# [ASSIGNED TASK]
Which lines come from the start of the records through the line that holds "grey brick D3:E3"? Write them out word for word.

(DATA FOR THIS EXERCISE)

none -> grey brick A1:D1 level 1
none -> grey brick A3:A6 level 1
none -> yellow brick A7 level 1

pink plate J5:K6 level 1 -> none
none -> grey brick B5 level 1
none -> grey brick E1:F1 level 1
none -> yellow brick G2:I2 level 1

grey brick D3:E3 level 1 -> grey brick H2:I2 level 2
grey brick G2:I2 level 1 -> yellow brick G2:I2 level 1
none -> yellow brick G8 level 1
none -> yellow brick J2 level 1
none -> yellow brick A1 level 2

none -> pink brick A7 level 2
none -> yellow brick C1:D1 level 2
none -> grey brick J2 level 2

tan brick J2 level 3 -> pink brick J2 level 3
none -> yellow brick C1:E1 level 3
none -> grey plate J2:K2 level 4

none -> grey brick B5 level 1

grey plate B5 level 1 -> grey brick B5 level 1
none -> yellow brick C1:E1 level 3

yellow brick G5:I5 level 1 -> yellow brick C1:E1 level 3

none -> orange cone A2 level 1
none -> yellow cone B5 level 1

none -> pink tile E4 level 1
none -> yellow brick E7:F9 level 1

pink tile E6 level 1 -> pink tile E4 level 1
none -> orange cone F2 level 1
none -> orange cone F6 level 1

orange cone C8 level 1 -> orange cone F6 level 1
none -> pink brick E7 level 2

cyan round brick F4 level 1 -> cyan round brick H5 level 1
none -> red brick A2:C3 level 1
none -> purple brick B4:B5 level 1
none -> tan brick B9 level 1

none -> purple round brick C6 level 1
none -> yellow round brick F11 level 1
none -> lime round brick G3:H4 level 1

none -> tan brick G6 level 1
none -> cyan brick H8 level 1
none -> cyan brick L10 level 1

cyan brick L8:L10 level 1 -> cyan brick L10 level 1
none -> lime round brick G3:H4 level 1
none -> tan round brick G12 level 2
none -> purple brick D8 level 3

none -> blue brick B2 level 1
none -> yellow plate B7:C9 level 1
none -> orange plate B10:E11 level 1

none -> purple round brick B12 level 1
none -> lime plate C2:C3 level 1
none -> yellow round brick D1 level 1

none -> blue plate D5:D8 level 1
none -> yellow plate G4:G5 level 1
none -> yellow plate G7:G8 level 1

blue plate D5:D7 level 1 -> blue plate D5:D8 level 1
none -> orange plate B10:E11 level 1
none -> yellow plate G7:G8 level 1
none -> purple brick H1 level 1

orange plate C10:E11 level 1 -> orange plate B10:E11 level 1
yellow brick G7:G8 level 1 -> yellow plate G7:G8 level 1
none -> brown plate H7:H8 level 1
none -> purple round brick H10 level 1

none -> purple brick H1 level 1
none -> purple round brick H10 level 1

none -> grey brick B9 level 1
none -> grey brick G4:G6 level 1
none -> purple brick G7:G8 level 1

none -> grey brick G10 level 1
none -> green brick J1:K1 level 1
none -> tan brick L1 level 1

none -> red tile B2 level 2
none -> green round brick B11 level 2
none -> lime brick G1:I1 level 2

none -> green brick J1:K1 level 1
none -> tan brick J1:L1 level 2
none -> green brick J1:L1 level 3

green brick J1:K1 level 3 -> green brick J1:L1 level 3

(End DATA FOR THIS EXERCISE)

# [ANSWER FOR THE TASK]
none -> grey brick A1:D1 level 1
none -> grey brick A3:A6 level 1
none -> yellow brick A7 level 1

pink plate J5:K6 level 1 -> none
none -> grey brick B5 level 1
none -> grey brick E1:F1 level 1
none -> yellow brick G2:I2 level 1

grey brick D3:E3 level 1 -> grey brick H2:I2 level 2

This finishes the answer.